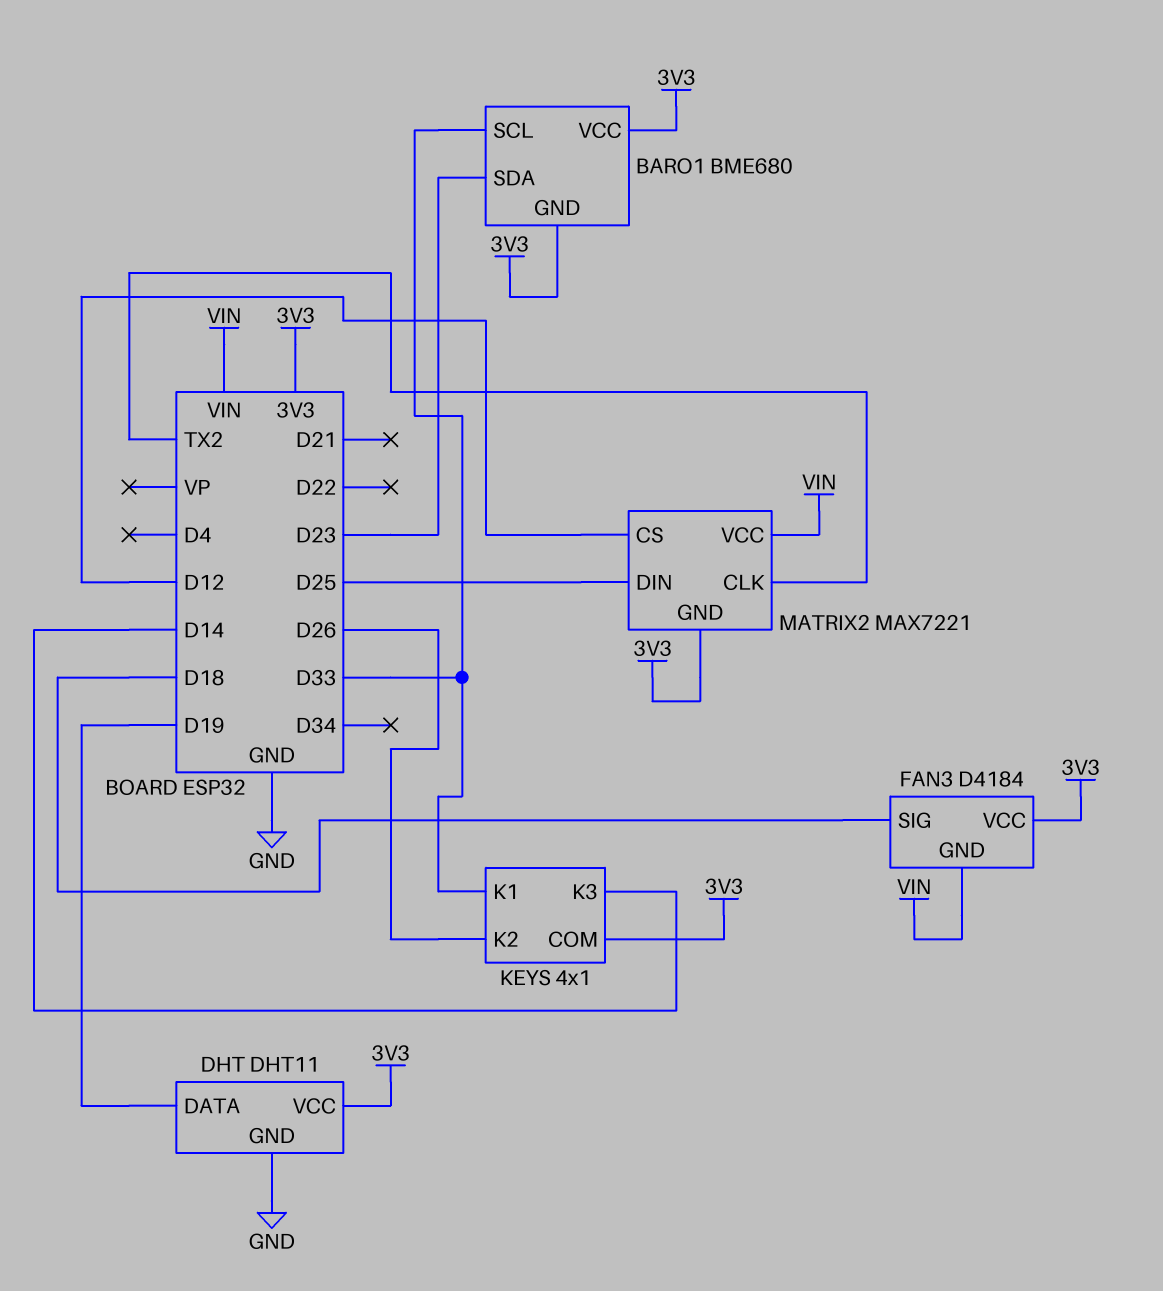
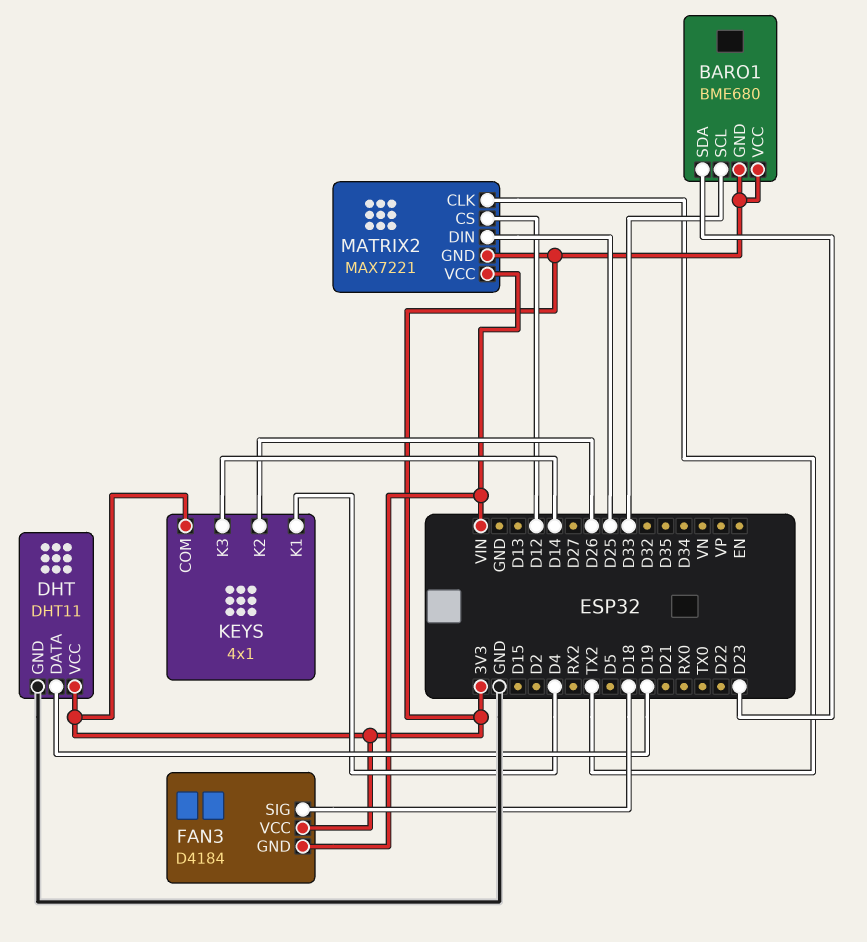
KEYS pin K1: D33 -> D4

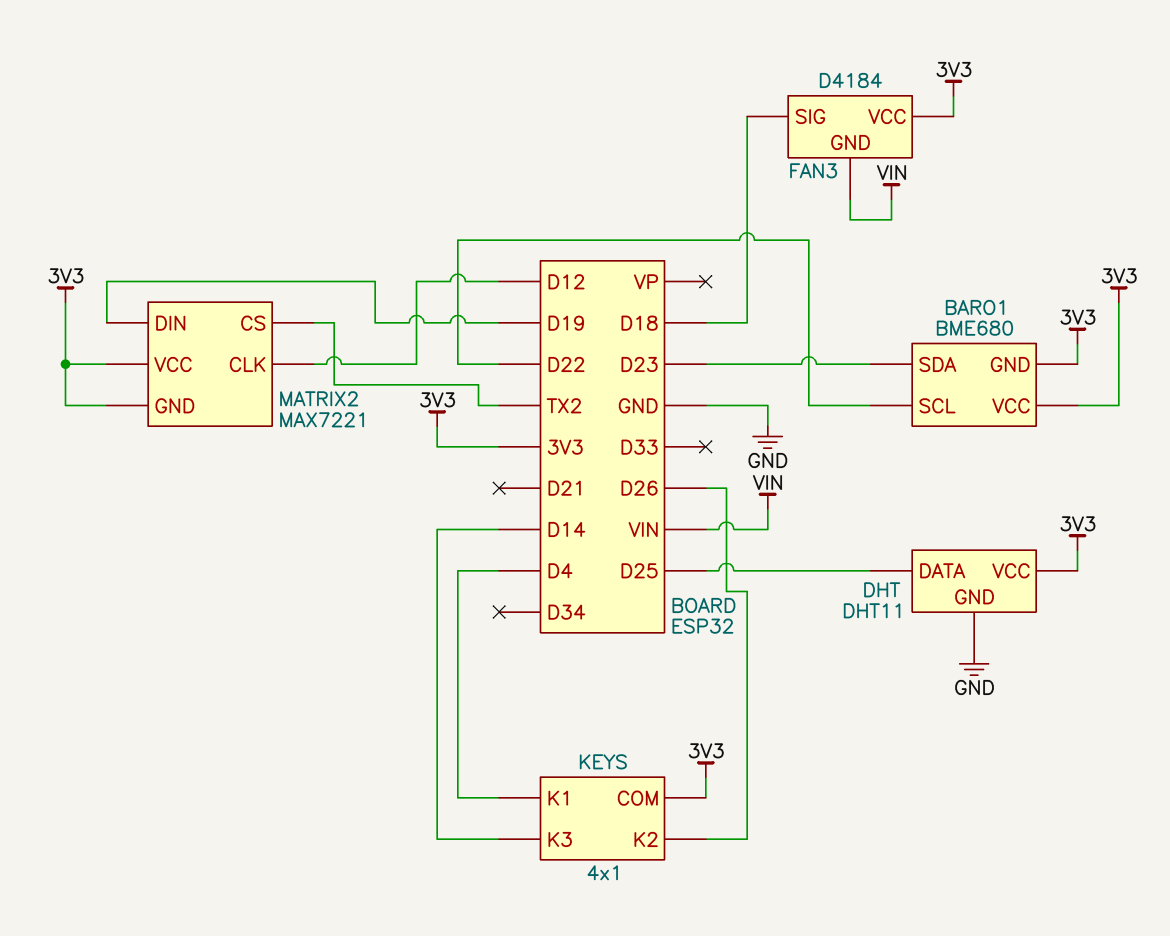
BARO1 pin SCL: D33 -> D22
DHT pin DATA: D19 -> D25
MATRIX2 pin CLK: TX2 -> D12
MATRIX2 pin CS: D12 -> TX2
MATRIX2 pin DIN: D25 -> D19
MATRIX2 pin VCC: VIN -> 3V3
= = = = =
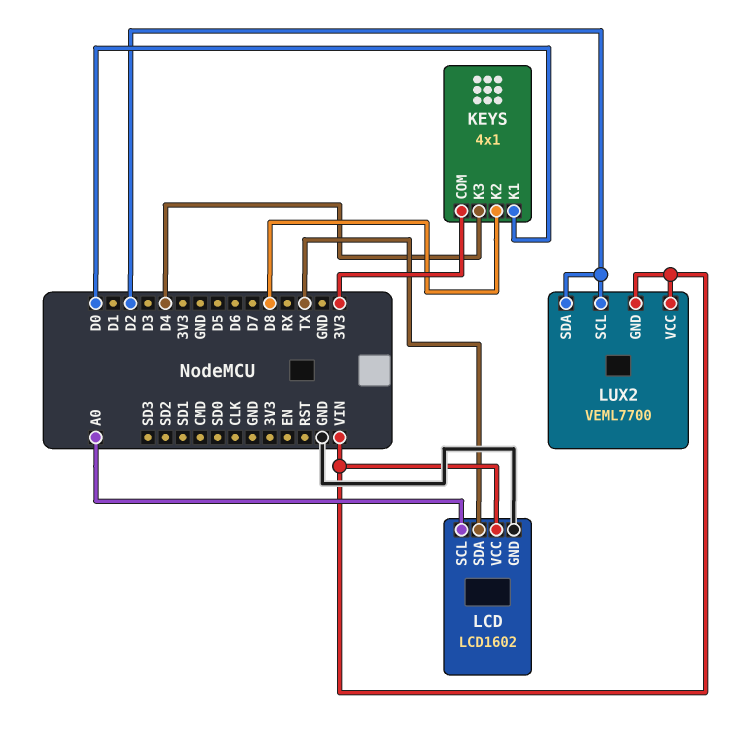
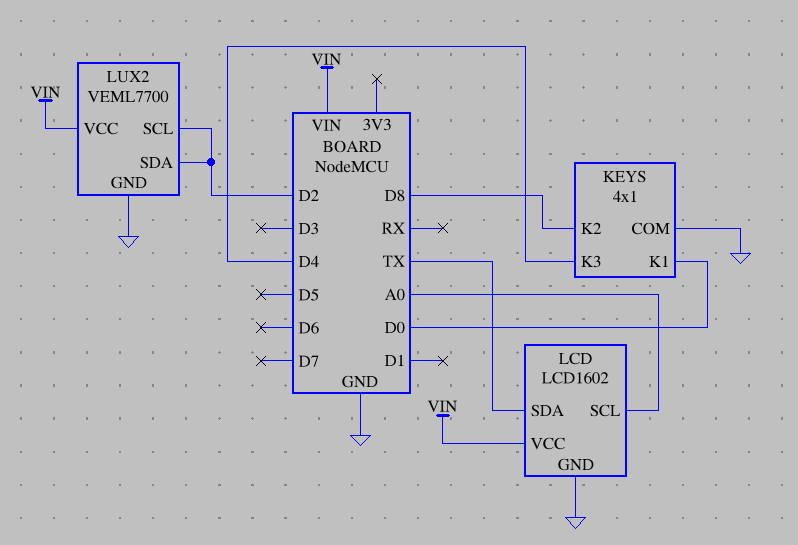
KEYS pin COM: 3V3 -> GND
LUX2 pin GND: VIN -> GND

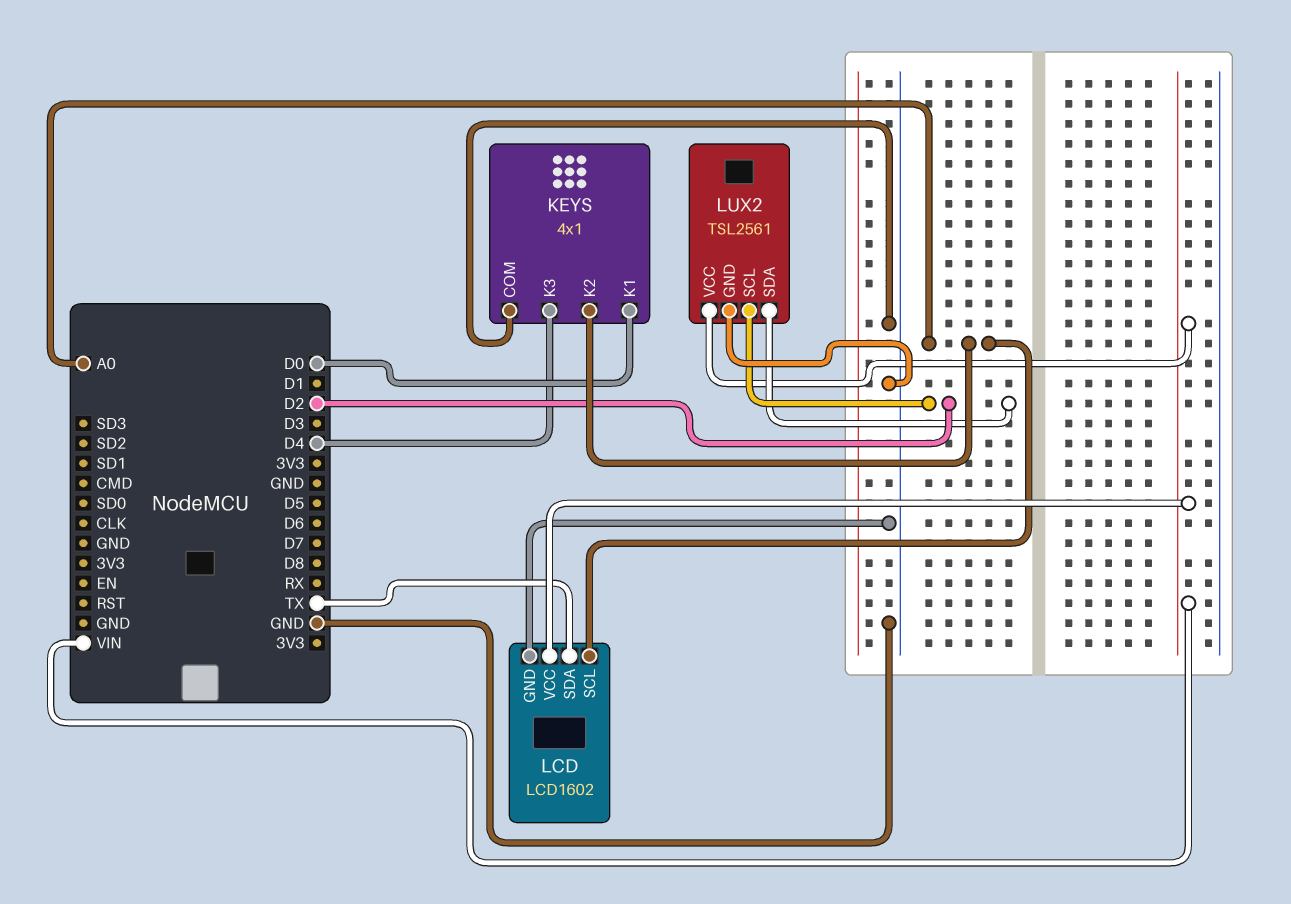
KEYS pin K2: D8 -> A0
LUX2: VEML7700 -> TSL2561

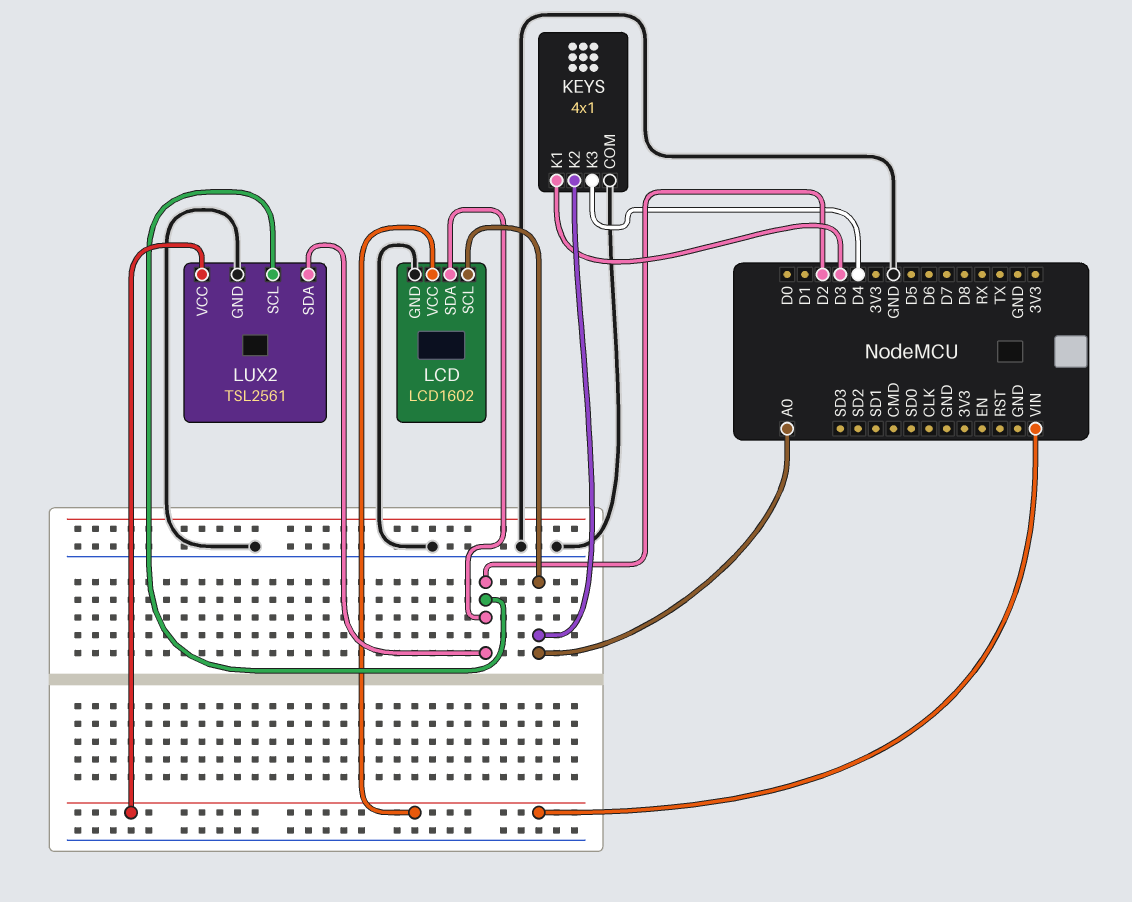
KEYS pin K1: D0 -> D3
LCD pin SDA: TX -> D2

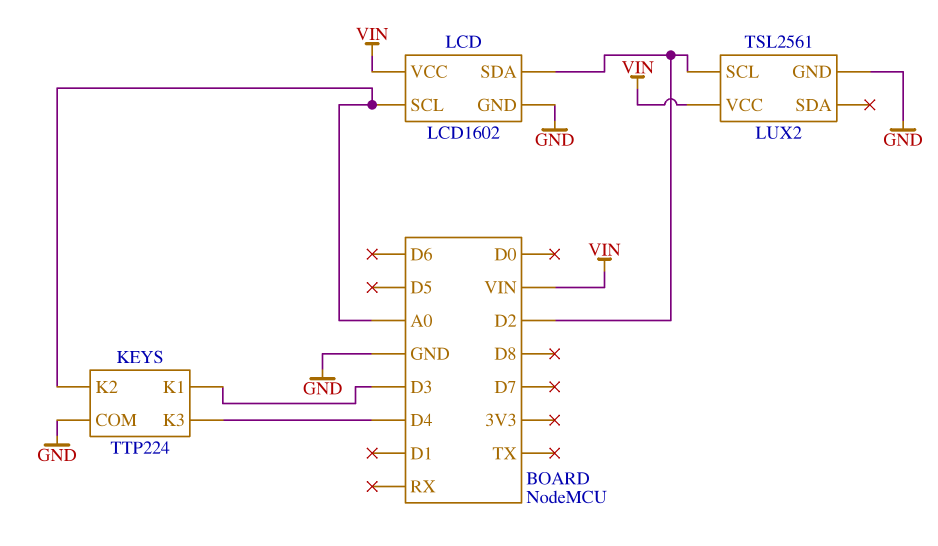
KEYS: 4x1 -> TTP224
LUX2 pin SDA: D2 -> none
= = = = =
Every line in the data that holds the string "KEYS" should be copied.

§ TASK ANSWER
KEYS pin K1: D33 -> D4
KEYS pin COM: 3V3 -> GND
KEYS pin K2: D8 -> A0
KEYS pin K1: D0 -> D3
KEYS: 4x1 -> TTP224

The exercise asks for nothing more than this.